◆ **EXERCISE**: Exactly the lines from the one containing "(98, 329) = (141, 199): orange" through the end of the entries, both ends included, are to be output.

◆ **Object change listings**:
[Start of Attachment]
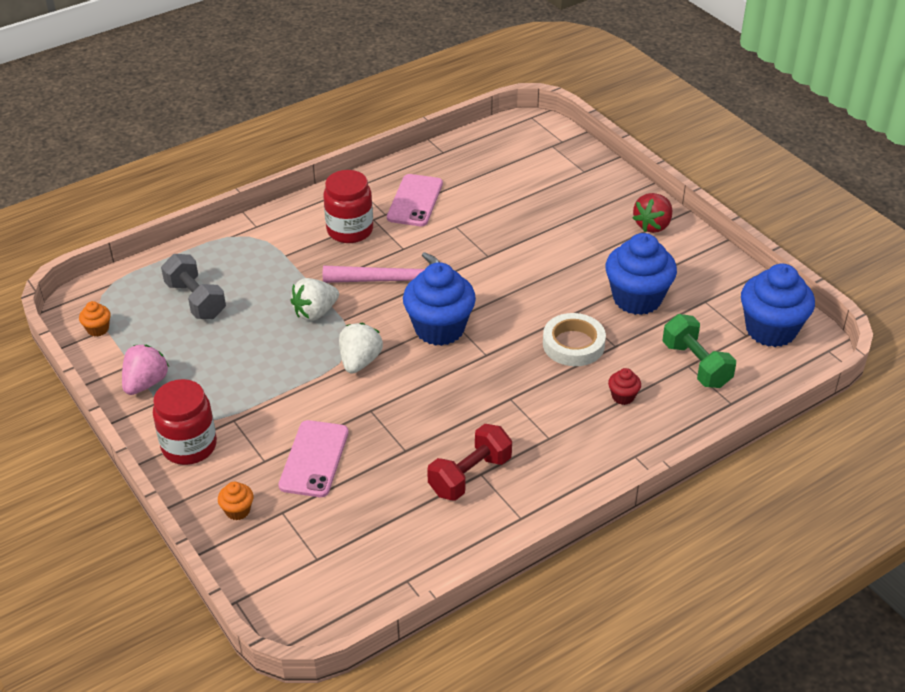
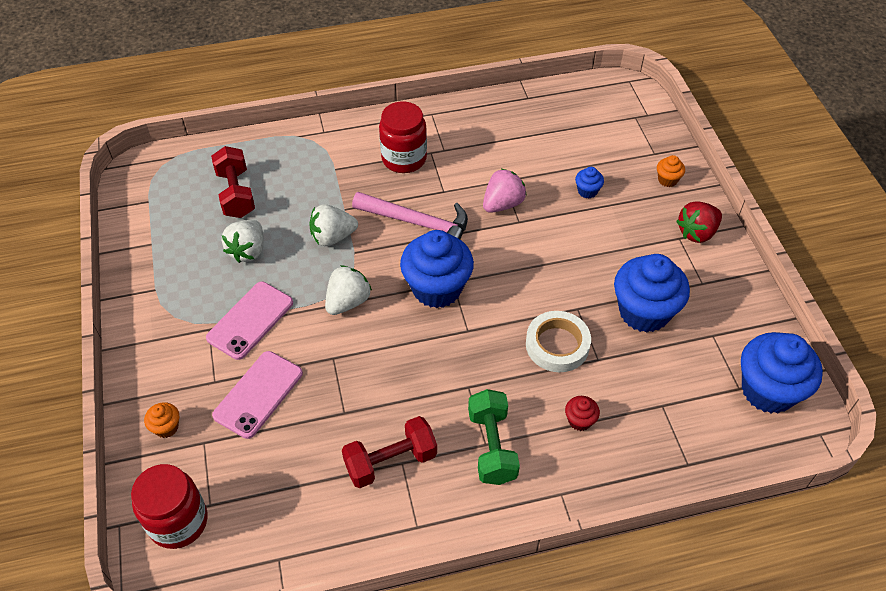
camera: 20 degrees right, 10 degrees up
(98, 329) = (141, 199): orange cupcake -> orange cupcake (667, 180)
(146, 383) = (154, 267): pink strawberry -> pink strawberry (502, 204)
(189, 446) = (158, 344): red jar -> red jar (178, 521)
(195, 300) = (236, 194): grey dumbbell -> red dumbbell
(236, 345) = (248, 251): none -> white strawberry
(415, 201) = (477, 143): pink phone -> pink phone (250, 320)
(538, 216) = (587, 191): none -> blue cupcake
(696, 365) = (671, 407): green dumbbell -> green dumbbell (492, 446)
[End of Attachment]
◆ **ANSWER SECTION**:
(98, 329) = (141, 199): orange cupcake -> orange cupcake (667, 180)
(146, 383) = (154, 267): pink strawberry -> pink strawberry (502, 204)
(189, 446) = (158, 344): red jar -> red jar (178, 521)
(195, 300) = (236, 194): grey dumbbell -> red dumbbell
(236, 345) = (248, 251): none -> white strawberry
(415, 201) = (477, 143): pink phone -> pink phone (250, 320)
(538, 216) = (587, 191): none -> blue cupcake
(696, 365) = (671, 407): green dumbbell -> green dumbbell (492, 446)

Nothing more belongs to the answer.